Tally the lines of the records below that contain the string "override". Give only the number.

-*-

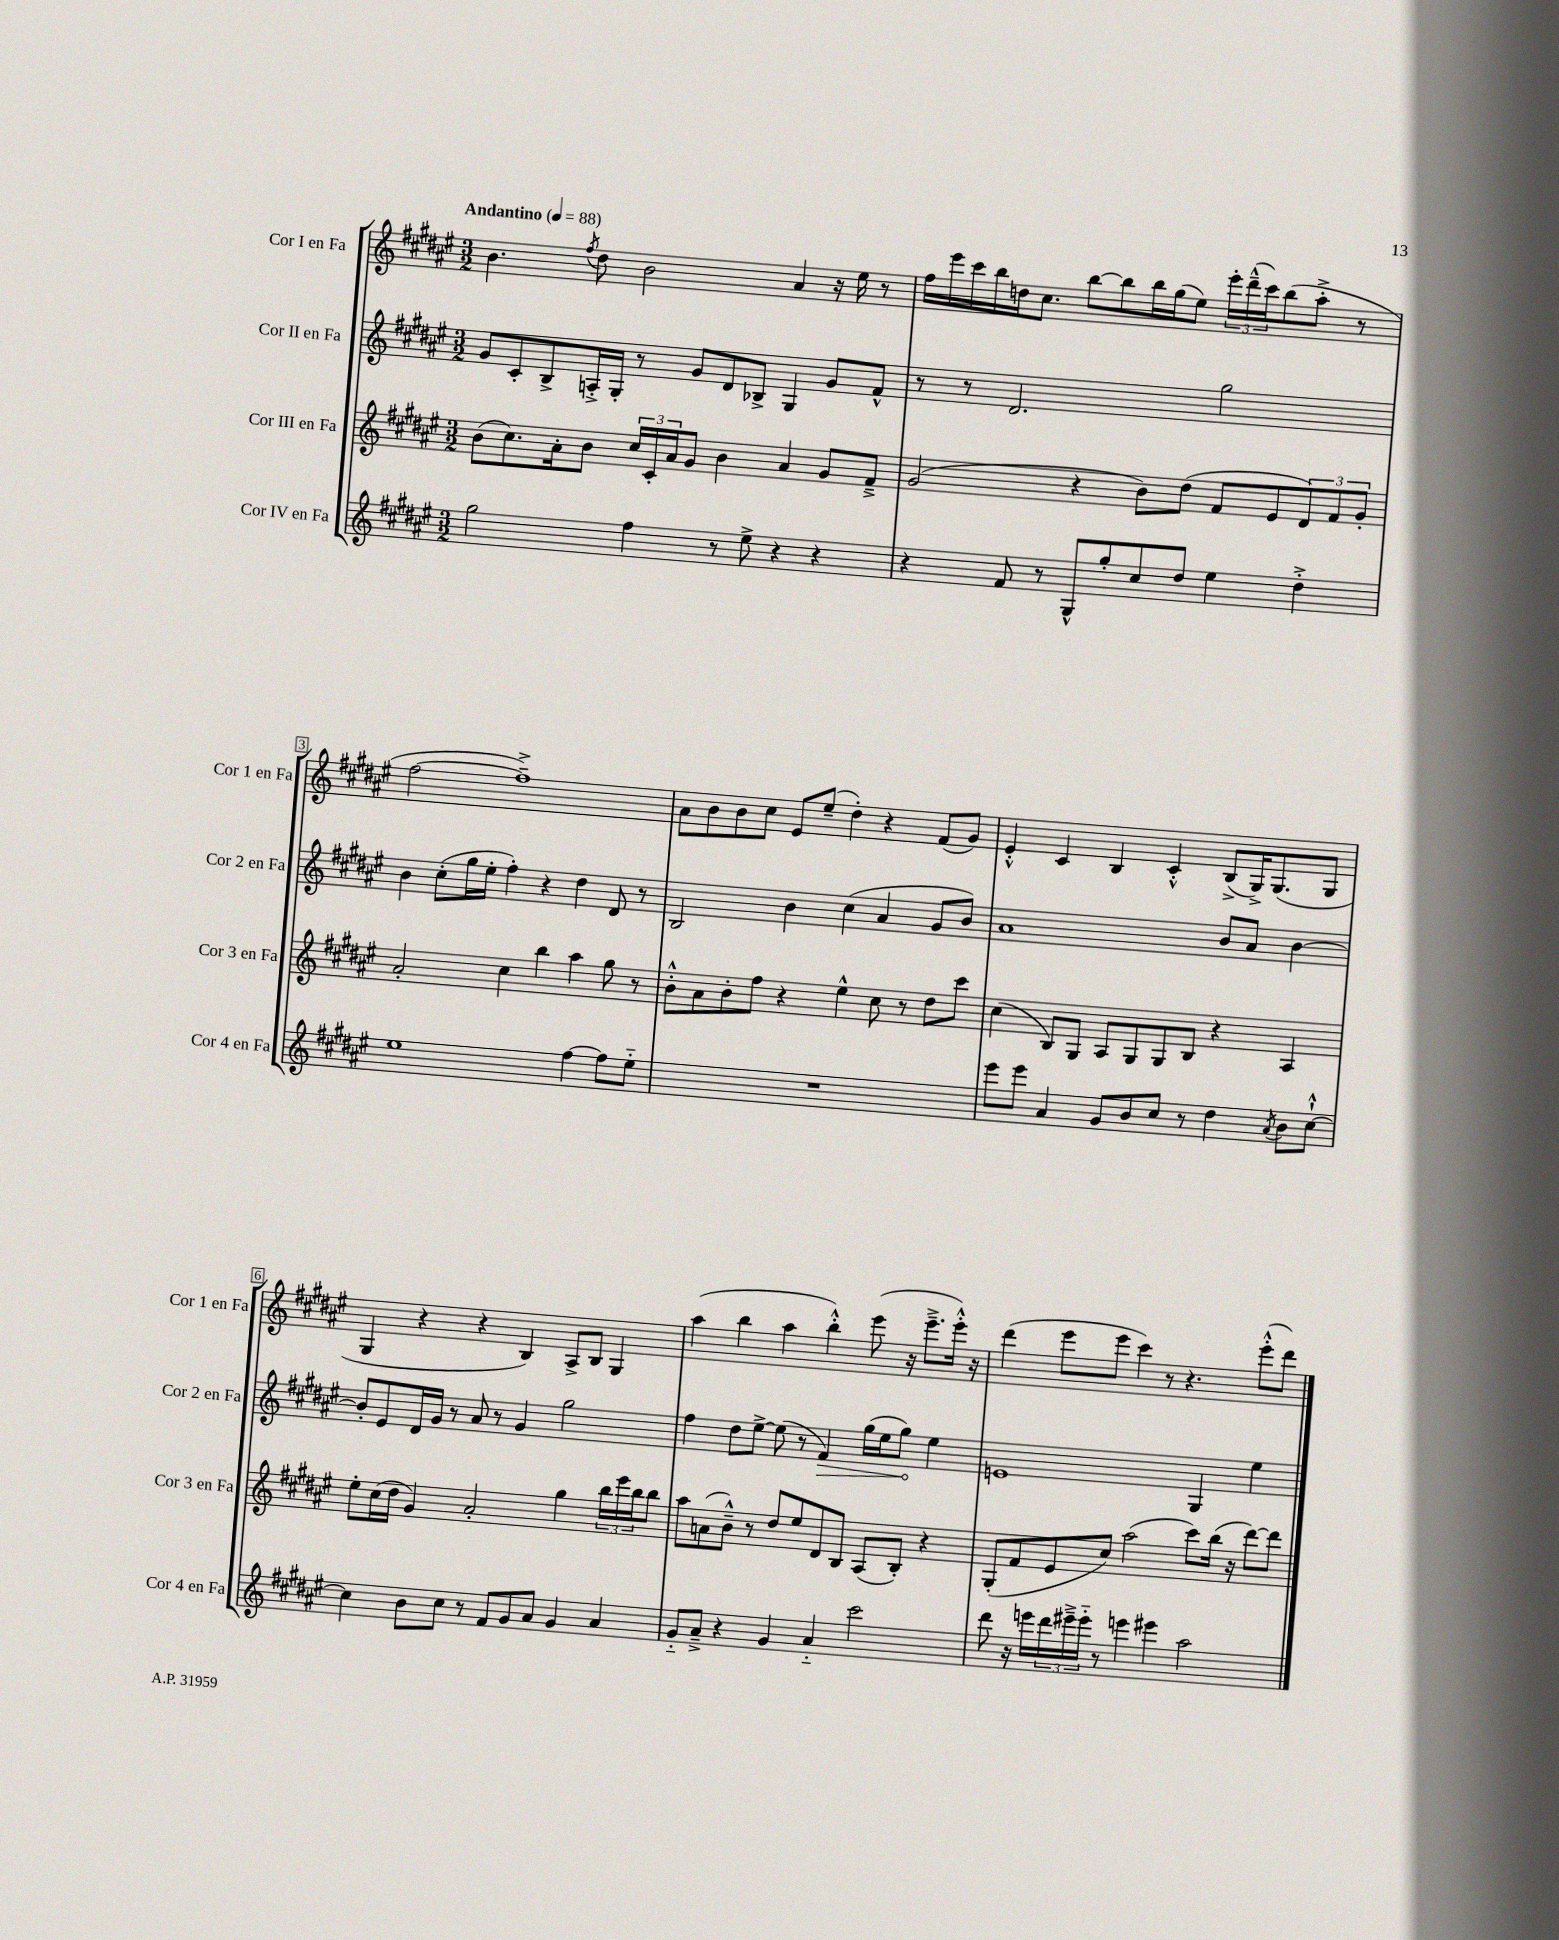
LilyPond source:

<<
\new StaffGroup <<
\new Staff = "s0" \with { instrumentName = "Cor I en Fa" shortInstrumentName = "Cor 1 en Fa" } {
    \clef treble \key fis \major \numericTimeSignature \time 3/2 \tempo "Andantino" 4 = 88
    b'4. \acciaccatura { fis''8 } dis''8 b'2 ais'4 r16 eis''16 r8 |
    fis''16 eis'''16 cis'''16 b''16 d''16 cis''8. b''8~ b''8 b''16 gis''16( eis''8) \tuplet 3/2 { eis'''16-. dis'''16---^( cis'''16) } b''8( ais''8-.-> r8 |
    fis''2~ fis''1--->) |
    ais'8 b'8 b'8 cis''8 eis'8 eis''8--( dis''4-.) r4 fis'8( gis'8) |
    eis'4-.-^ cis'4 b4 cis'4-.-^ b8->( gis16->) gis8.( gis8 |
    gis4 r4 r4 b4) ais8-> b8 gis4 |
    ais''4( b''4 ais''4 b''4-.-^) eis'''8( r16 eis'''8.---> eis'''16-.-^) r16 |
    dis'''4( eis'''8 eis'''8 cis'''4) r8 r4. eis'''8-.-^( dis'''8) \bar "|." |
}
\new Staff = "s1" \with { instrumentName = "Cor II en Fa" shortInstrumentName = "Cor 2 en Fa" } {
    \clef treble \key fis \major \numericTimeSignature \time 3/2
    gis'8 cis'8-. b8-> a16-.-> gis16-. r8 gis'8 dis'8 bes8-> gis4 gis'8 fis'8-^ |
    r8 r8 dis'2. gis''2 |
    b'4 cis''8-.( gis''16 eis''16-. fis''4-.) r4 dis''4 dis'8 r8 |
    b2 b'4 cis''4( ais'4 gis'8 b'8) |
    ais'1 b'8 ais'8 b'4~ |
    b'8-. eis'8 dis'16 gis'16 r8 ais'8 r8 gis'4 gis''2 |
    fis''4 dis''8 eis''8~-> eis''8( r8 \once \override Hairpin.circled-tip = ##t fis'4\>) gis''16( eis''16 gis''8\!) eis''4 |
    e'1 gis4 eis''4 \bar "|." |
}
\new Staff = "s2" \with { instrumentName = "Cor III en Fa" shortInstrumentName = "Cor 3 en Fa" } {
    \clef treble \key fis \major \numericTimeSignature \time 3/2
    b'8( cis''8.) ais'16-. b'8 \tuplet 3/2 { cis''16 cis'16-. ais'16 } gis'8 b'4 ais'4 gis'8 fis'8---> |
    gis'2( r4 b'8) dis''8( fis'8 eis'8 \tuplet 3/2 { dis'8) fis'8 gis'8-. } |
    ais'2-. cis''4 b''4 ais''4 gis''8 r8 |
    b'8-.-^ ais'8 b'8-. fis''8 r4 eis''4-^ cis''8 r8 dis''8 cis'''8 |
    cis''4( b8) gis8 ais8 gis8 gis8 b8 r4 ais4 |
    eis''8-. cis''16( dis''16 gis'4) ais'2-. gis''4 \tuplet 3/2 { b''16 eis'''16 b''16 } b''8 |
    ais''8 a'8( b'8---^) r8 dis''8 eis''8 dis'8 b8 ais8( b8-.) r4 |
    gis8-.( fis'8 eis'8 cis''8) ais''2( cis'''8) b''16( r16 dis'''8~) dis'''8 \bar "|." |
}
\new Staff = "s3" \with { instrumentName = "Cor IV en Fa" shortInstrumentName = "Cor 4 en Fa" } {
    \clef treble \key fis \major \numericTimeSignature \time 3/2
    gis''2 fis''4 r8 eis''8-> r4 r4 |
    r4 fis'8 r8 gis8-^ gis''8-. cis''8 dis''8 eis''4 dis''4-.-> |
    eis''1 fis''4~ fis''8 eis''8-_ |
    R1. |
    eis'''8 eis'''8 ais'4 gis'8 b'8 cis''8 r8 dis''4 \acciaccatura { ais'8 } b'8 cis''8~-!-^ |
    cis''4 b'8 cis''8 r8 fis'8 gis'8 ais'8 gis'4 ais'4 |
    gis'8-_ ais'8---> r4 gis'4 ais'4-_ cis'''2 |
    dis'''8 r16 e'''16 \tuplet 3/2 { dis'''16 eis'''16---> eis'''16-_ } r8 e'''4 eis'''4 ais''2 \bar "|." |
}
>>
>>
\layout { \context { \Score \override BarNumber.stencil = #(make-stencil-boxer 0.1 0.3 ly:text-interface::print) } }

-*-

▶ [Exercise response]
2